Stored data:

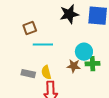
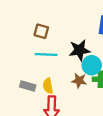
black star: (69, 14) -> (80, 50), moved
brown square: (30, 28) -> (41, 31), moved, turned 32

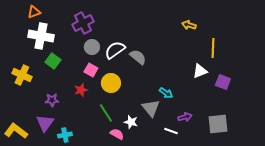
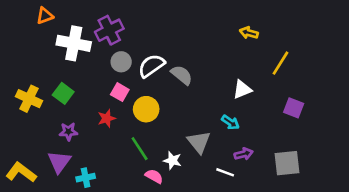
white cross: (41, 36) -> (74, 43), moved
yellow line: (213, 48) -> (280, 63), turned 30
green square: (53, 61) -> (63, 93), moved
white triangle: (200, 71) -> (242, 89), moved
cyan arrow: (166, 93) -> (230, 122), moved

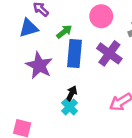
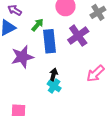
purple cross: (109, 53) -> (78, 36), turned 30
purple star: (39, 65) -> (22, 57), turned -30

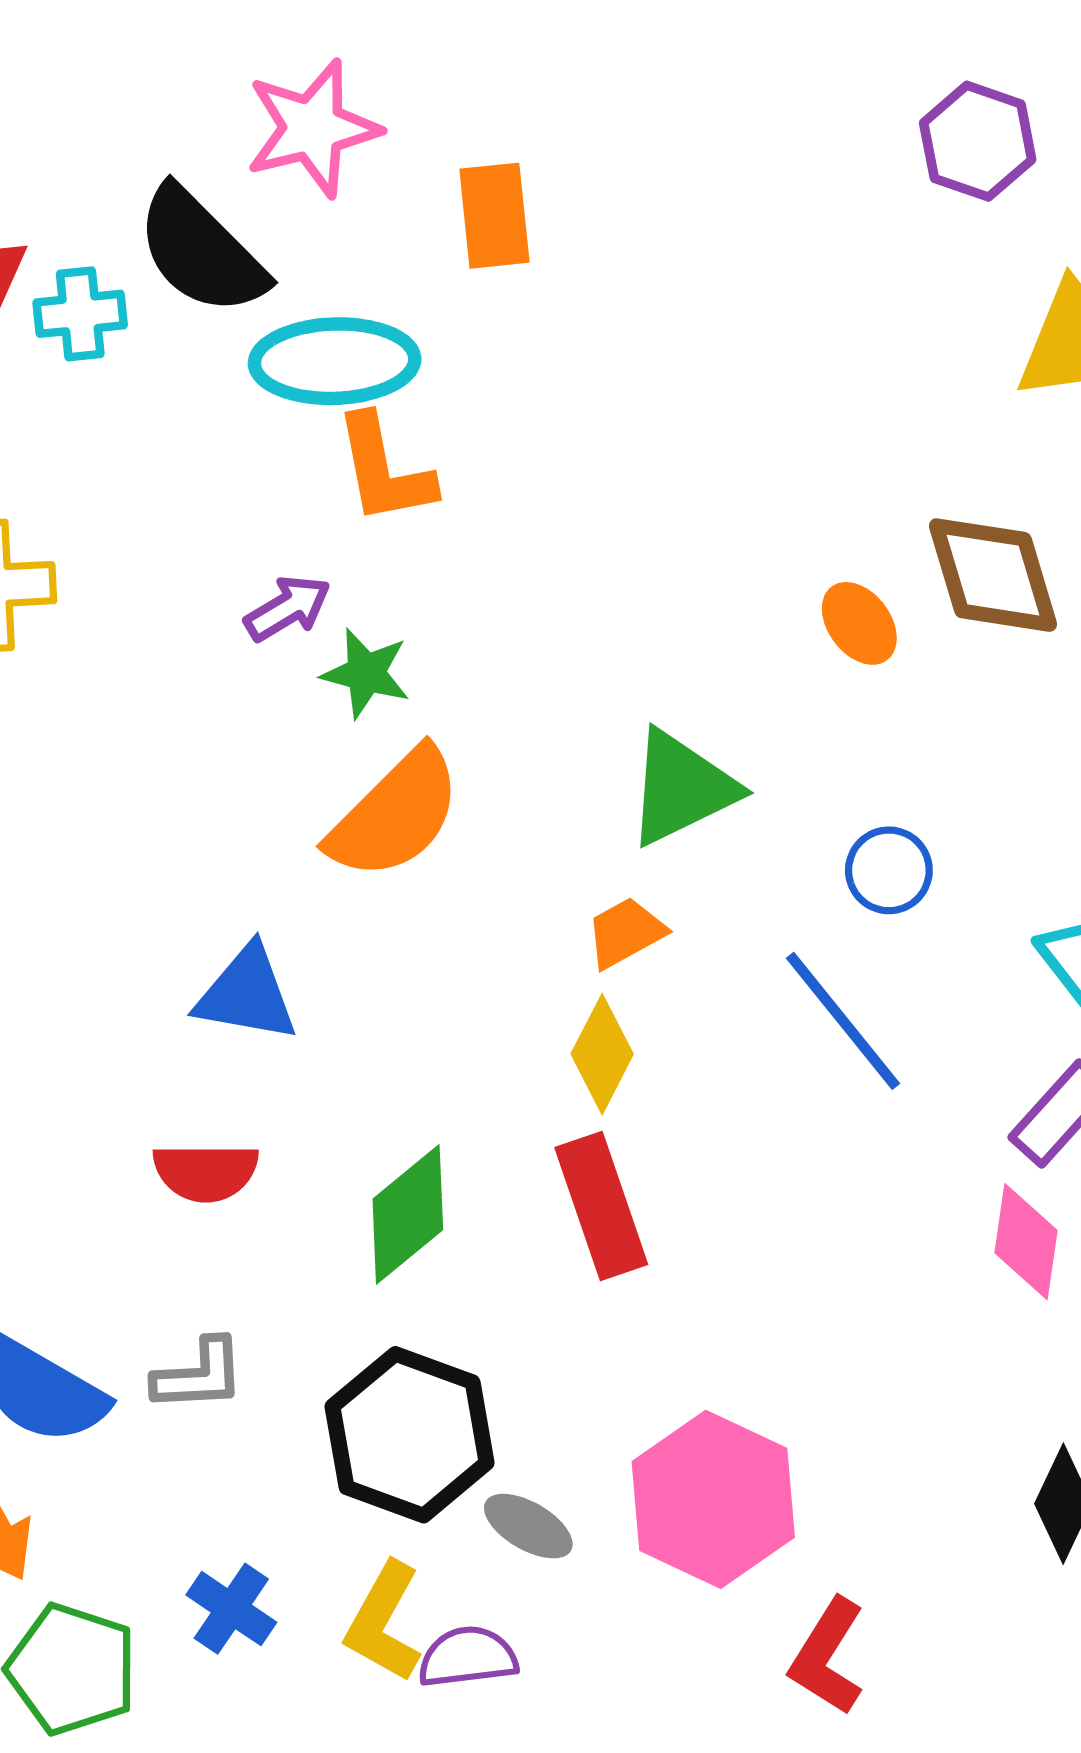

REQUIRED WORK
Give back exactly the lines from the one containing "cyan arrow: (166, 93) -> (230, 122), moved" to the final line of the entries, both included, and no picture.

RESULT BELOW
cyan arrow: (166, 93) -> (230, 122), moved

purple cross: (109, 53) -> (78, 36), turned 30
purple star: (39, 65) -> (22, 57), turned -30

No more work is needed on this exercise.